Check each line of the entries for "purple" and report the ones that have it.

> _MATERIAL FOR THIS EXERCISE_
[Start of Attachment]
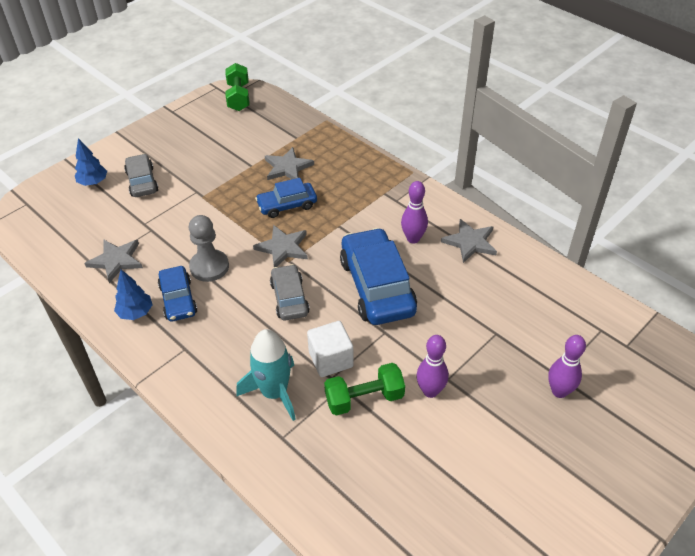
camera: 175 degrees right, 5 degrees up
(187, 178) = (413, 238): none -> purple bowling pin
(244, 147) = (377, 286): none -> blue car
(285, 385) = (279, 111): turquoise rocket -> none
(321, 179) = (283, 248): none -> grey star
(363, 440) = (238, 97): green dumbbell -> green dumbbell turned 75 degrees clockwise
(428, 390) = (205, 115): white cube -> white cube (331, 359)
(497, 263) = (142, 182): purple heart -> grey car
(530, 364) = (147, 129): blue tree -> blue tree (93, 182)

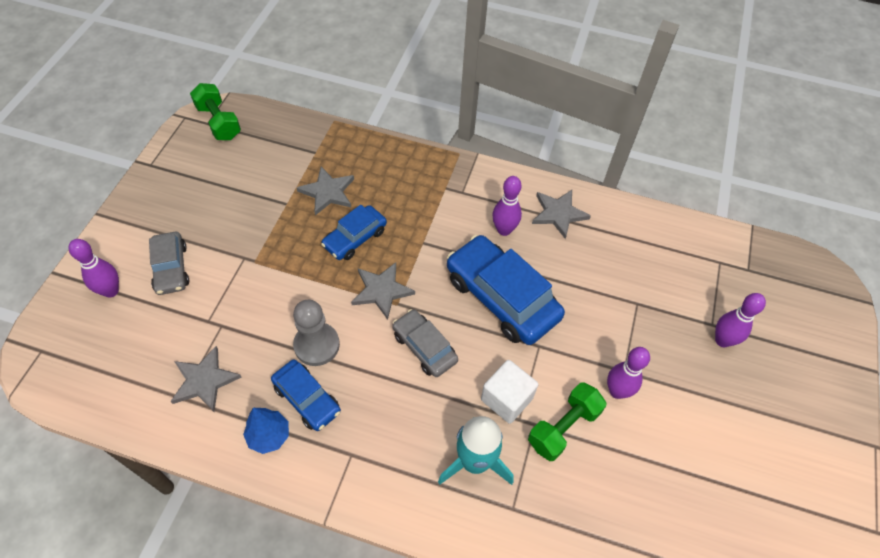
camera: 30 degrees left, 10 degrees up
(93, 182) = (111, 291): blue tree -> purple bowling pin
(142, 182) = (171, 268): grey car -> grey car turned 150 degrees counterclockwise

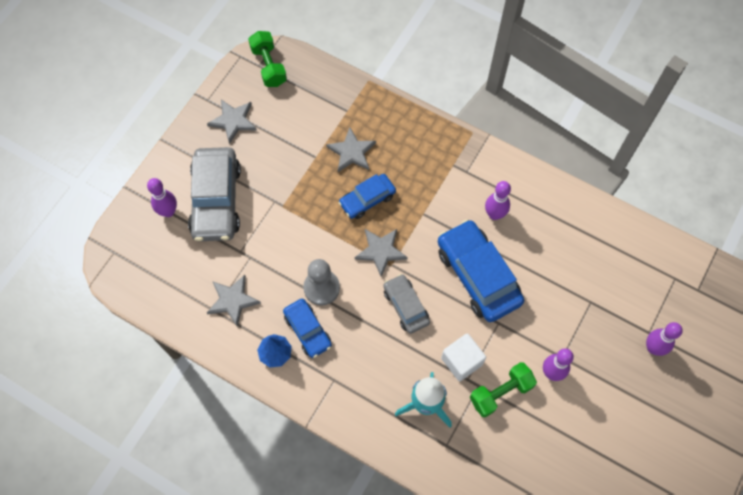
camera: 15 degrees right, 10 degrees up
(171, 268) = (216, 200): grey car -> grey car, size x1.76
(558, 214) = (546, 207): grey star -> grey star (233, 121)

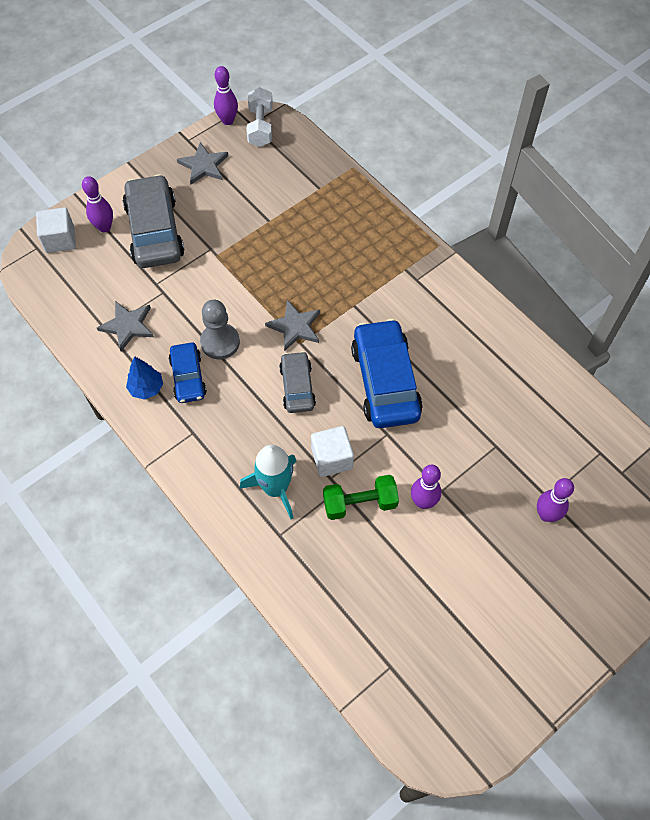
camera: 20 degrees right, 5 degrees down
(132, 237) = (60, 240): none -> white cube
(216, 200) = (154, 231): grey car -> grey car turned 150 degrees clockwise
(269, 66) = (260, 127): green dumbbell -> white dumbbell
(351, 152) = (307, 227): grey star -> none
(367, 199) = (303, 275): blue car -> none
(494, 214) = (428, 328): purple bowling pin -> purple bowling pin (227, 120)

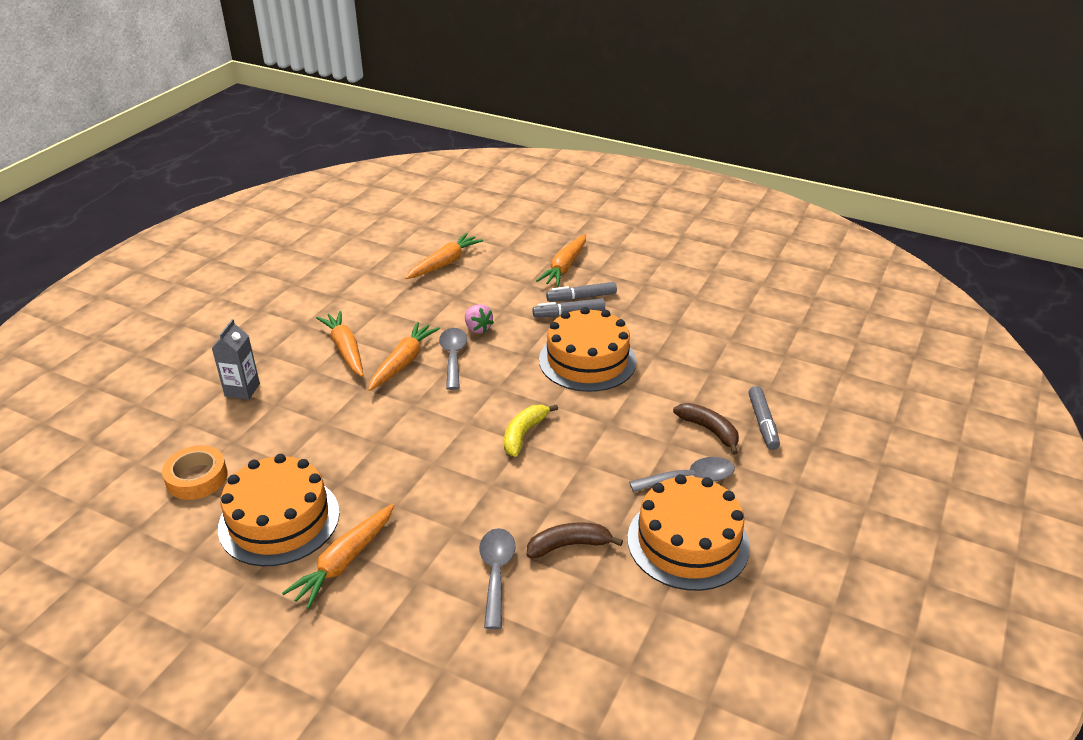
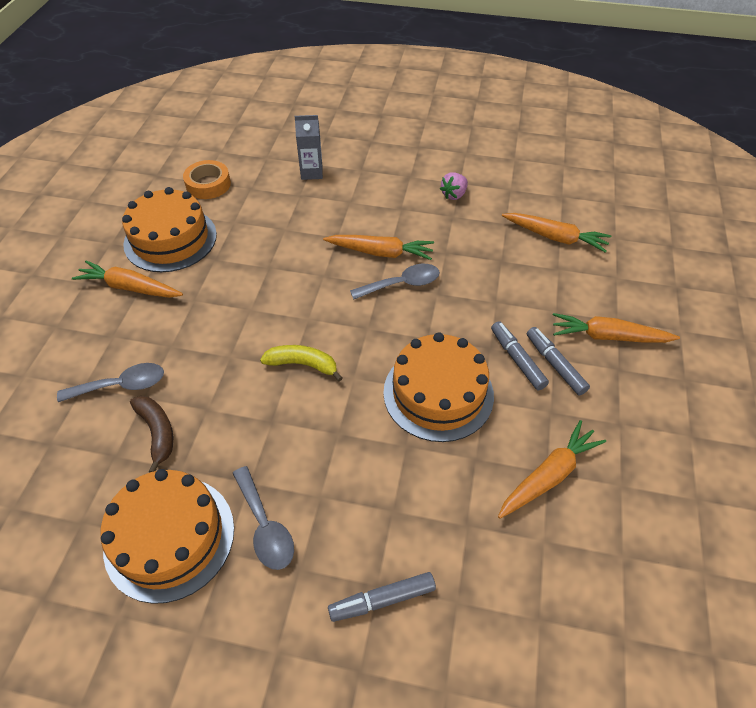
camera: 75 degrees right, 15 degrees up
(345, 350) = (384, 211): orange carrot -> orange carrot (548, 475)
(477, 328) = (455, 290): pink strawberry -> pink strawberry (454, 195)
(709, 430) = (351, 537): brown banana -> none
[End of Attachment]
> _YOUR SOLUTION_
(187, 178) = (413, 238): none -> purple bowling pin
(497, 263) = (142, 182): purple heart -> grey car
(93, 182) = (111, 291): blue tree -> purple bowling pin
(494, 214) = (428, 328): purple bowling pin -> purple bowling pin (227, 120)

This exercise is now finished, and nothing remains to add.